(Itemized modification records)
========================================

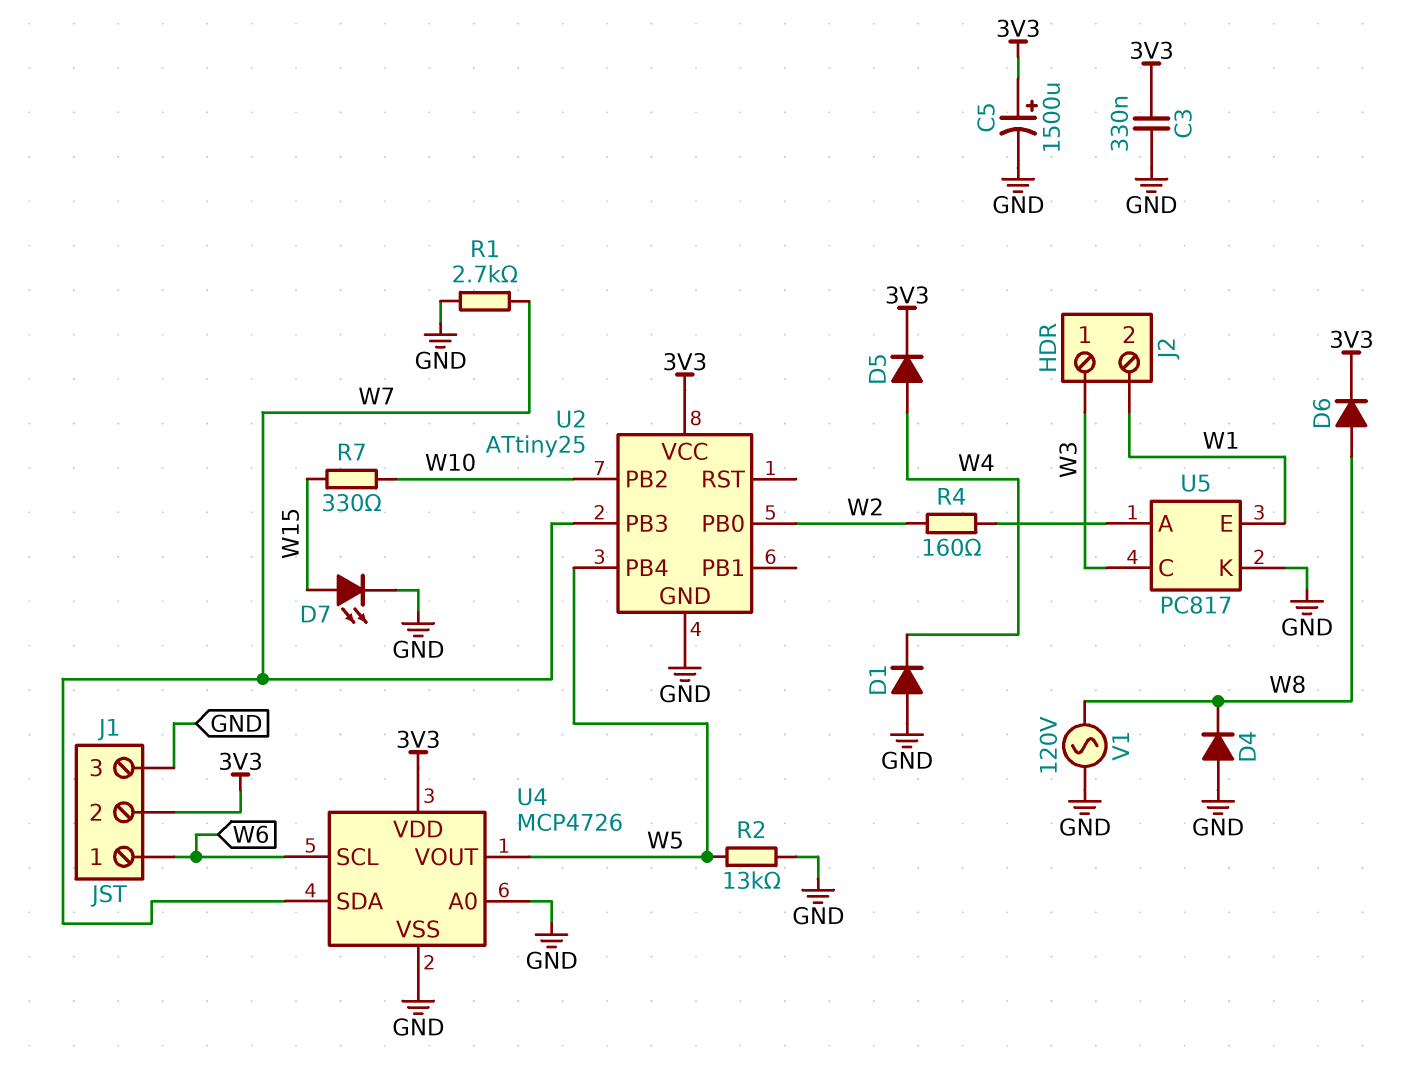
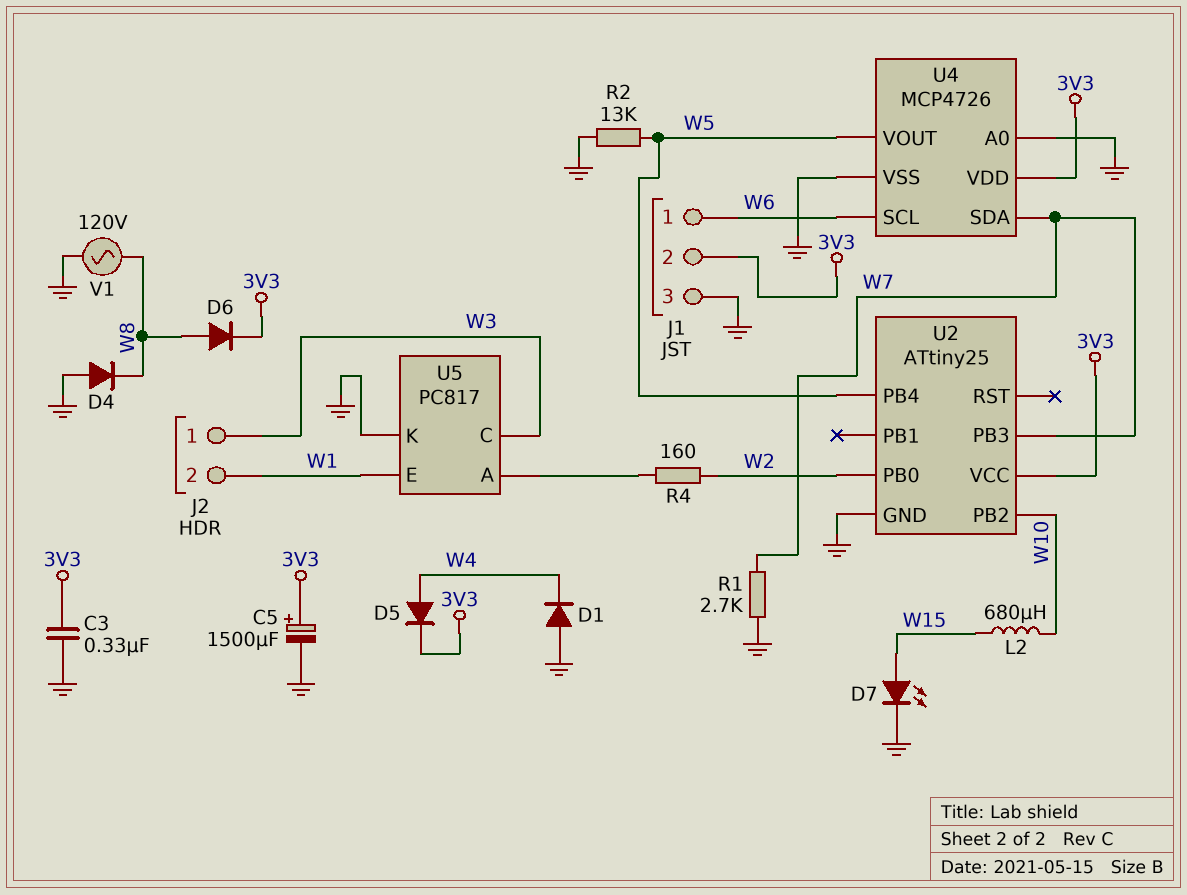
L2: none -> 680uH (W10, W15)
R7: 330 (W10, W15) -> none

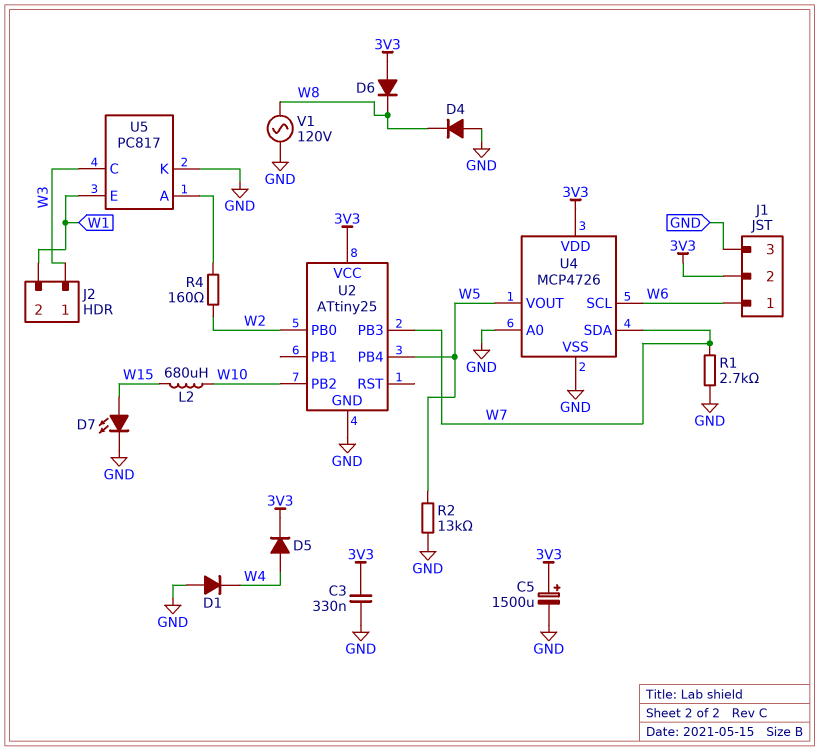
D6: diode (A W8, K 3V3) -> diode (A 3V3, K W8)

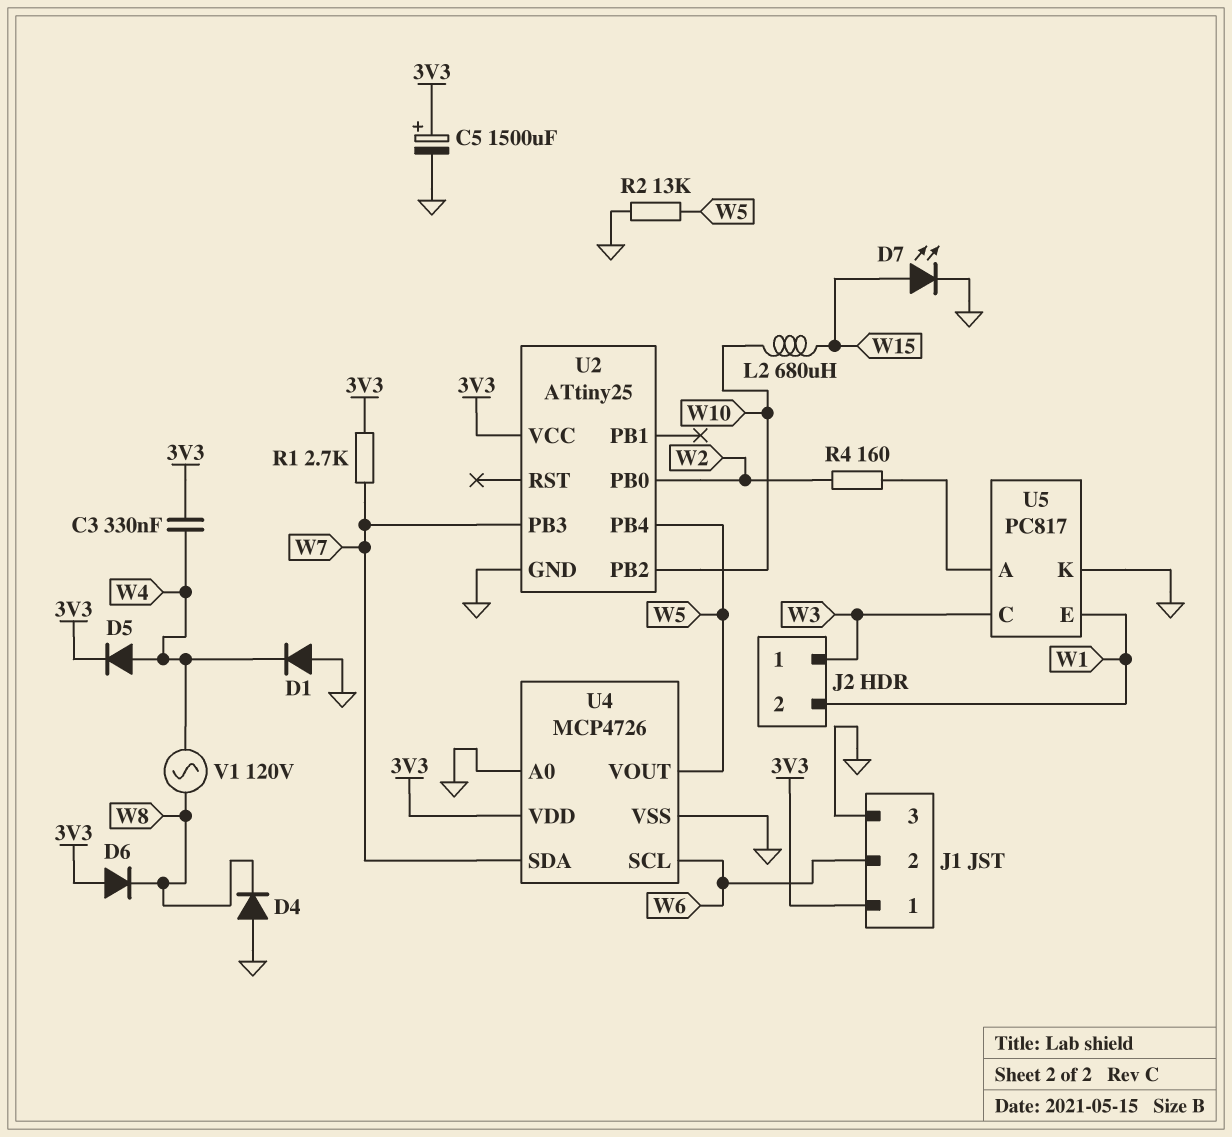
C3: 330nF (3V3, GND) -> 330nF (3V3, W4)
J1 pin 1: W6 -> 3V3
J1 pin 2: 3V3 -> W6
R1: 2.7k (GND, W7) -> 2.7k (3V3, W7)
V1: AC 120V (GND, W8) -> AC 120V (W4, W8)

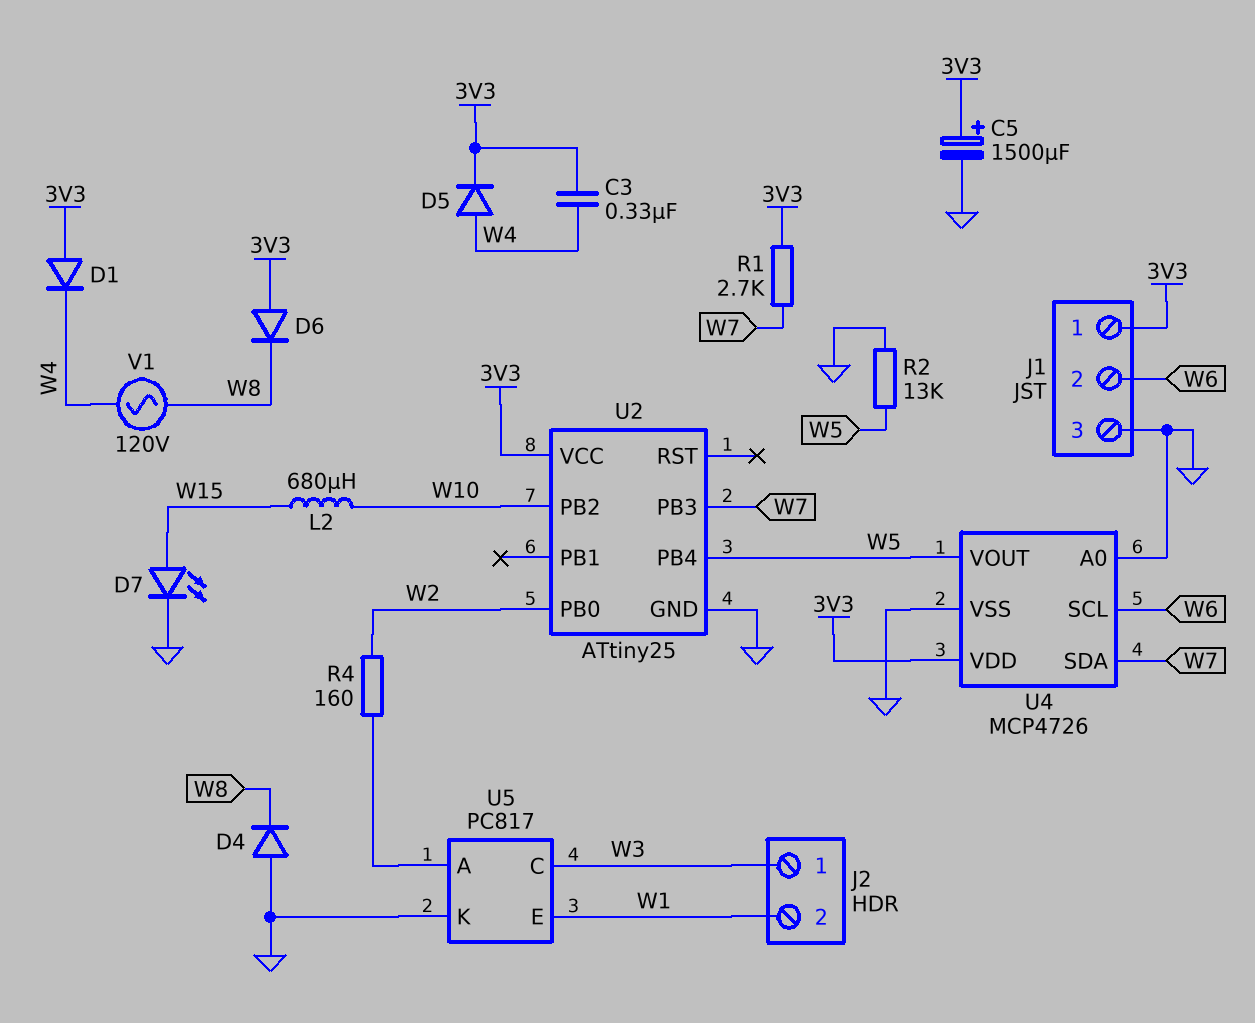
D1: diode (A GND, K W4) -> diode (A 3V3, K W4)

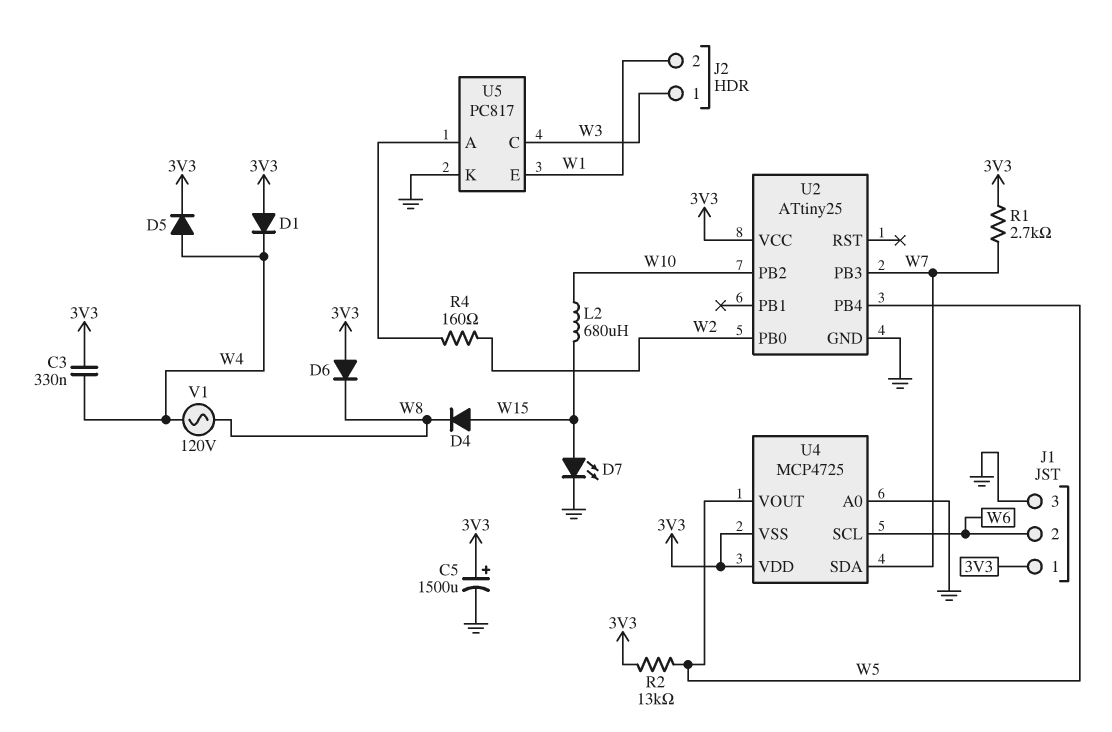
D4: diode (A GND, K W8) -> diode (A W15, K W8)
R2: 13k (GND, W5) -> 13k (3V3, W5)
U4: MCP4726 -> MCP4725
U4 pin VSS: GND -> 3V3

========================================

**WHAT TO PRODUCE**
The expected output is every entry, retyped exactly, with all pictures removed.

**ANSWER TO THE EXERCISE**
L2: none -> 680uH (W10, W15)
R7: 330 (W10, W15) -> none

D6: diode (A W8, K 3V3) -> diode (A 3V3, K W8)

C3: 330nF (3V3, GND) -> 330nF (3V3, W4)
J1 pin 1: W6 -> 3V3
J1 pin 2: 3V3 -> W6
R1: 2.7k (GND, W7) -> 2.7k (3V3, W7)
V1: AC 120V (GND, W8) -> AC 120V (W4, W8)

D1: diode (A GND, K W4) -> diode (A 3V3, K W4)

D4: diode (A GND, K W8) -> diode (A W15, K W8)
R2: 13k (GND, W5) -> 13k (3V3, W5)
U4: MCP4726 -> MCP4725
U4 pin VSS: GND -> 3V3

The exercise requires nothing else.